Work required:
Work through the data below and copy out every line where "slope" is found.

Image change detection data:
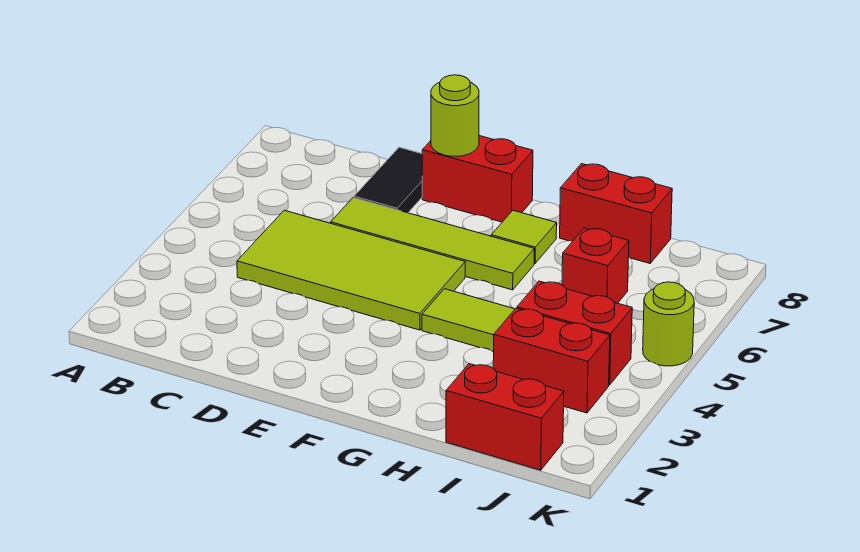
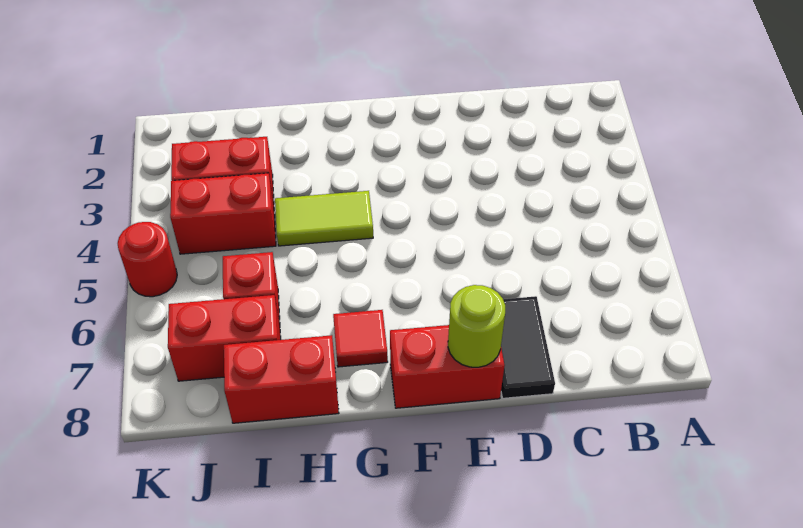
lime tile C4:F5 level 1 -> none
lime tile D6:G6 level 1 -> none
lime tile G7 level 1 -> red tile G7 level 1
red brick I1:J1 level 1 -> red brick I7:J7 level 1
lime round brick K5 level 1 -> red round brick K5 level 1

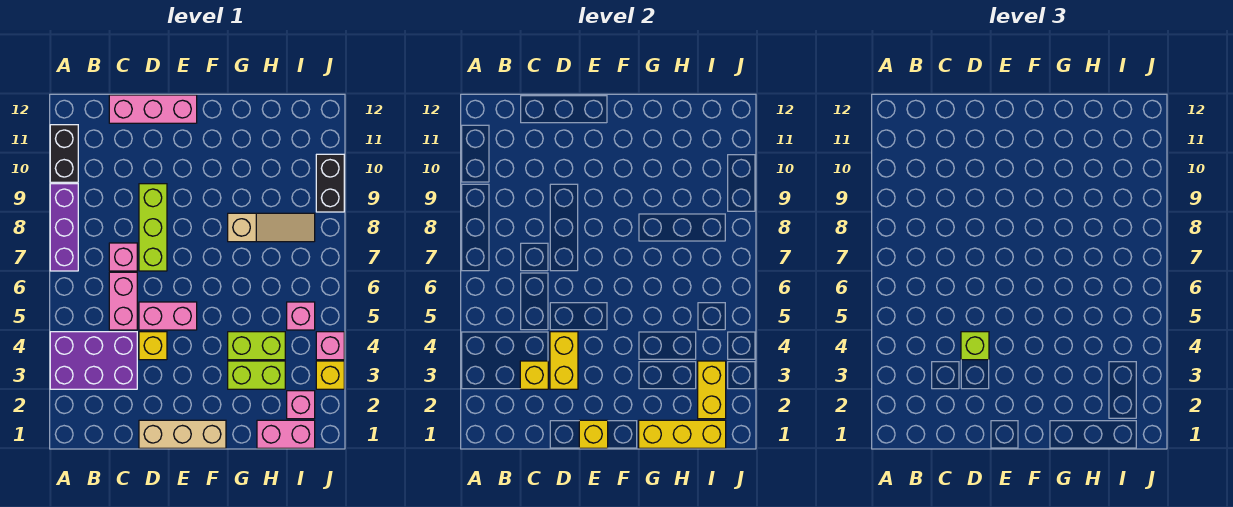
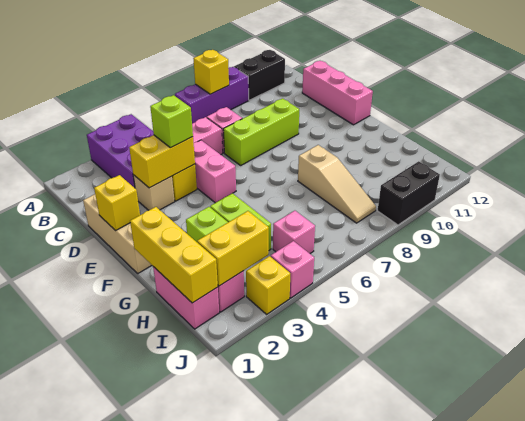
yellow brick C3 level 2 -> yellow brick A8 level 2
none -> tan brick D3 level 1

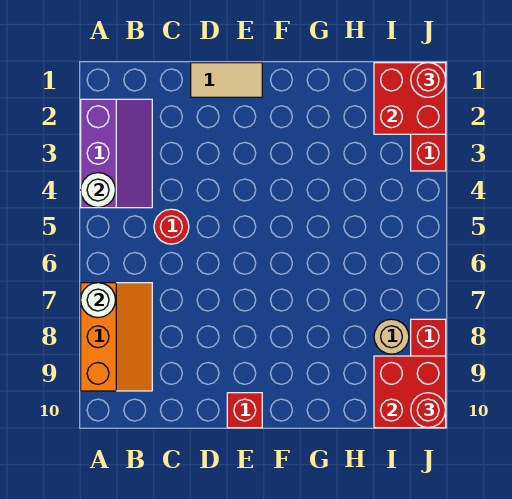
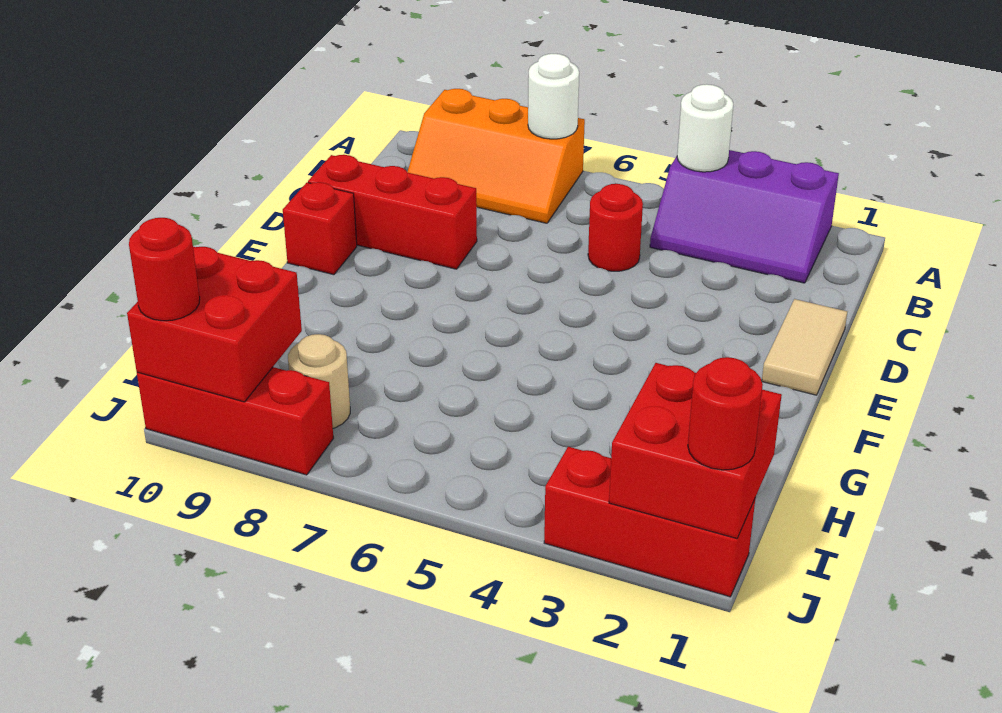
none -> red brick D8:D10 level 1

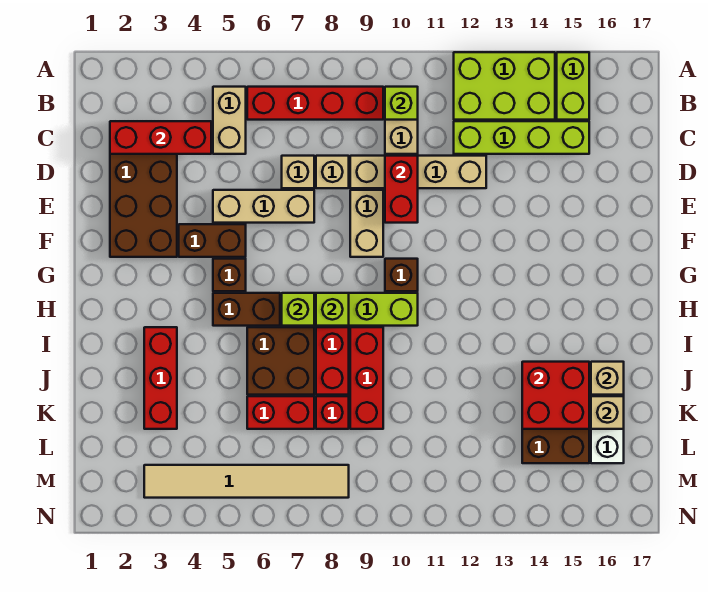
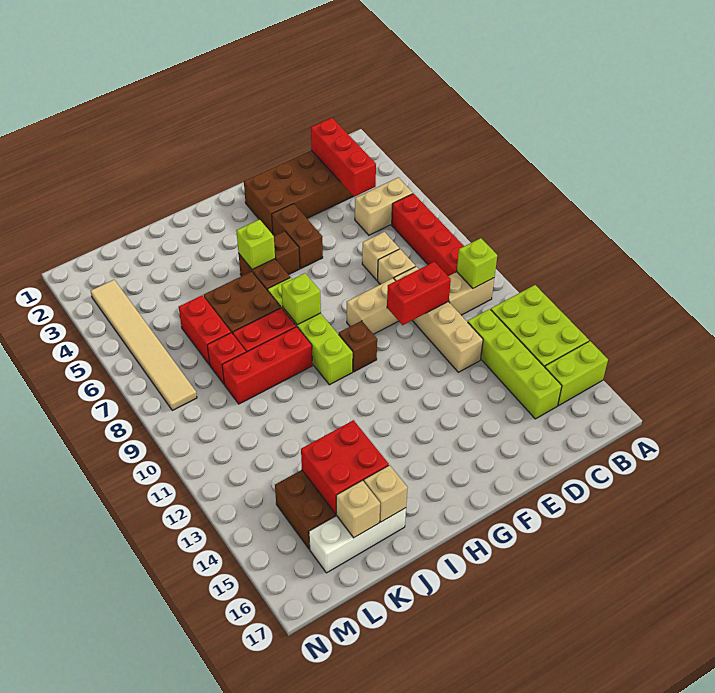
tan brick E5:E7 level 1 -> none
lime brick H7 level 2 -> lime brick H5 level 2
red brick I3:K3 level 1 -> none

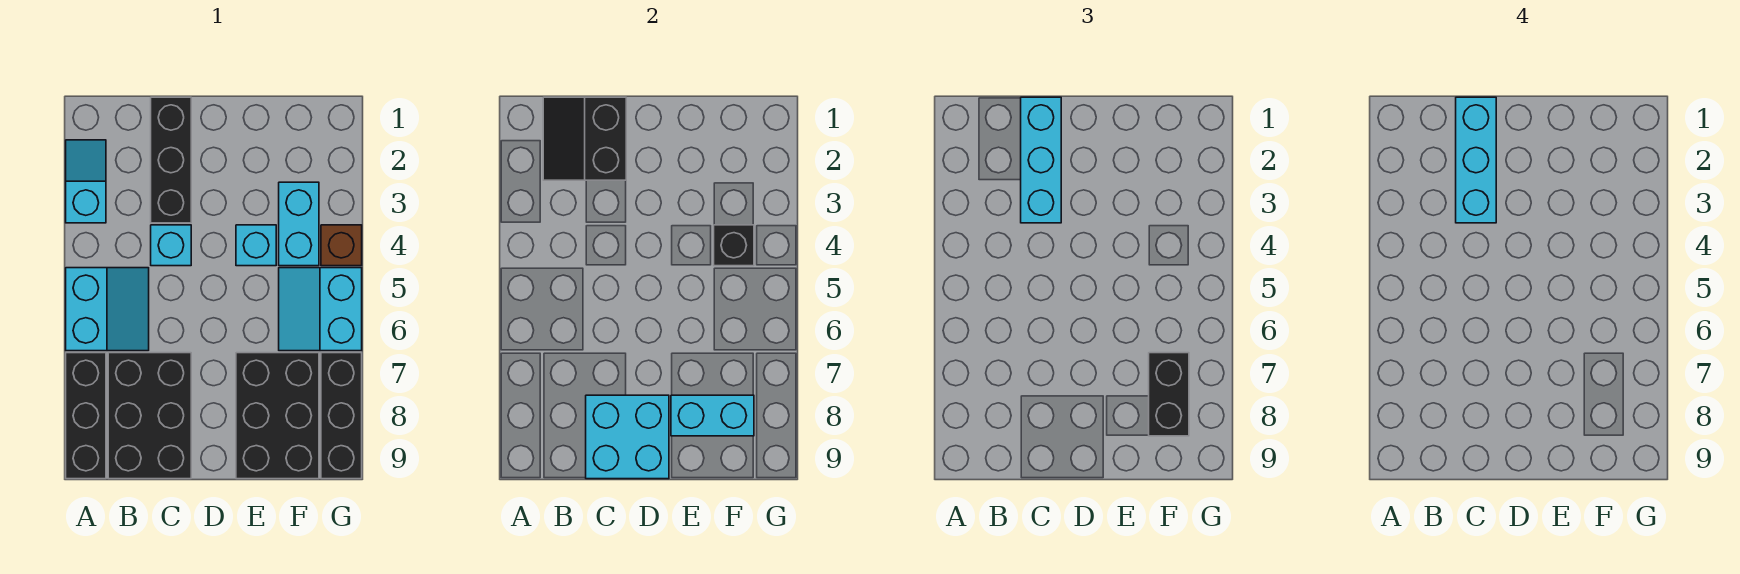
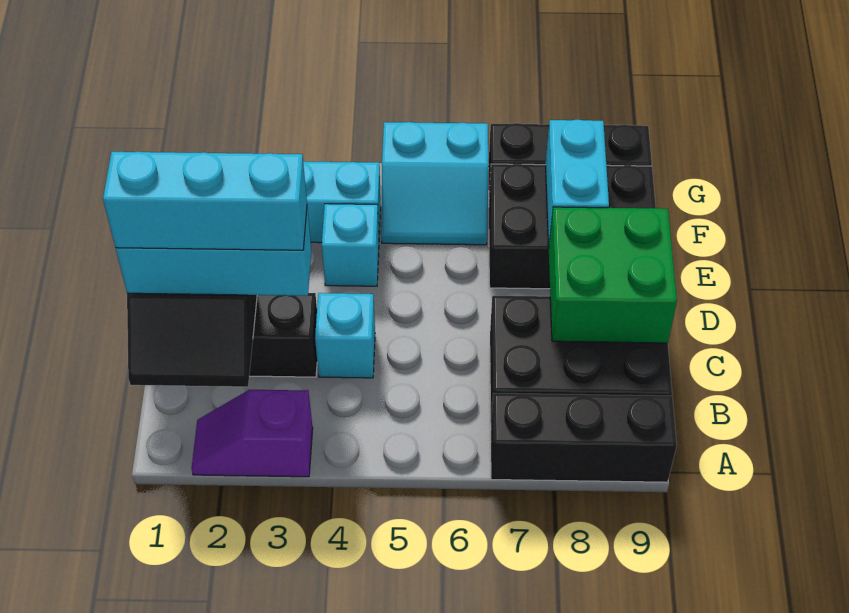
cyan slope A2:A3 level 1 top 3 -> purple slope A2:A3 level 1 top 3
cyan slope A5:B6 level 1 top A -> none
cyan brick C8:D9 level 2 -> green brick C8:D9 level 2
black brick F4 level 2 -> none
black brick F7:F8 level 3 -> none
brown brick G4 level 1 -> none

Written solution:
cyan slope A2:A3 level 1 top 3 -> purple slope A2:A3 level 1 top 3
cyan slope A5:B6 level 1 top A -> none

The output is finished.